> [Excerpts from a dataset]
*** Begin section ***

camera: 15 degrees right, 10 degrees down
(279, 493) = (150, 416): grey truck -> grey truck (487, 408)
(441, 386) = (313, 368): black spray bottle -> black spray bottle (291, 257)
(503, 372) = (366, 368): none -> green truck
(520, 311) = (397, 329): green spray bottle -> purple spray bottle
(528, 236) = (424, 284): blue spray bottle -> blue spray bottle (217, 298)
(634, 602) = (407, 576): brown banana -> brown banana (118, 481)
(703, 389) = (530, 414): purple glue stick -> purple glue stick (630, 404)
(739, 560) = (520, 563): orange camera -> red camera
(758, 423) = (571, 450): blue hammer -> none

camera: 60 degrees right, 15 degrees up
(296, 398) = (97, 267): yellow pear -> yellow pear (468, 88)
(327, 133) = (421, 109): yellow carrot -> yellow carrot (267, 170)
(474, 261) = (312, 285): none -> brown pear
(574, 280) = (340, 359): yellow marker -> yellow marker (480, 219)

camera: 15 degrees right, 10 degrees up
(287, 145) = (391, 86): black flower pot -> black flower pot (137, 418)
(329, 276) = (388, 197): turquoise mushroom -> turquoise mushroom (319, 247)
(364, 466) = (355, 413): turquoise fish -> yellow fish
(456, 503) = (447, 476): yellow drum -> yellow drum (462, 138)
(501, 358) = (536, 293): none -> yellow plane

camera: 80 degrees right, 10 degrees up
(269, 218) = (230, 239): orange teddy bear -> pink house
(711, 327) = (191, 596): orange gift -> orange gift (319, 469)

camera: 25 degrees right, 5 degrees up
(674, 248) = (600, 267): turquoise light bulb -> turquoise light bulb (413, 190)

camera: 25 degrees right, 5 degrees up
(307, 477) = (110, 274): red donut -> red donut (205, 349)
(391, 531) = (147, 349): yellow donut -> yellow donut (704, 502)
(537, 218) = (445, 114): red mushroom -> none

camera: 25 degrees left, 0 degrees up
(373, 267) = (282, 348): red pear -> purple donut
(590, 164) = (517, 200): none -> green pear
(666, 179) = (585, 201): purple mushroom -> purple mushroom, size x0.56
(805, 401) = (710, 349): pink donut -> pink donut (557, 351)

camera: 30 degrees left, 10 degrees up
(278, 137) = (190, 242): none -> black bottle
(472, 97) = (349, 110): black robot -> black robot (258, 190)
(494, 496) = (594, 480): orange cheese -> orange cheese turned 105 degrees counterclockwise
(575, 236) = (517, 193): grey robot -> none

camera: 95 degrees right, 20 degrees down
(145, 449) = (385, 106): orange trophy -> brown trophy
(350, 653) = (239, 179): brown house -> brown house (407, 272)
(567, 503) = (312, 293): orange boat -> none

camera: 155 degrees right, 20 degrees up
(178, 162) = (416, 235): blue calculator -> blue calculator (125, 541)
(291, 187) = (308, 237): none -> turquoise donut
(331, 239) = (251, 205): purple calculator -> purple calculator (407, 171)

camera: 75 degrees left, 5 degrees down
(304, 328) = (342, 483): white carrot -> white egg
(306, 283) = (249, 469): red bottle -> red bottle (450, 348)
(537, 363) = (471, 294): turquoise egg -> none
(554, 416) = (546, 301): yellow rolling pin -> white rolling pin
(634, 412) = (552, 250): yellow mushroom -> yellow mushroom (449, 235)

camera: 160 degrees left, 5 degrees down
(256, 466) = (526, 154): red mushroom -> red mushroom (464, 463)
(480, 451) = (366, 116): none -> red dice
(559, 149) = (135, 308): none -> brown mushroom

*** End section ***

> [Your instructions]
Check each line of the records above, and copy those that hold the word "right".

> [Solved exercise]
camera: 15 degrees right, 10 degrees down
camera: 60 degrees right, 15 degrees up
camera: 15 degrees right, 10 degrees up
camera: 80 degrees right, 10 degrees up
camera: 25 degrees right, 5 degrees up
camera: 25 degrees right, 5 degrees up
camera: 95 degrees right, 20 degrees down
camera: 155 degrees right, 20 degrees up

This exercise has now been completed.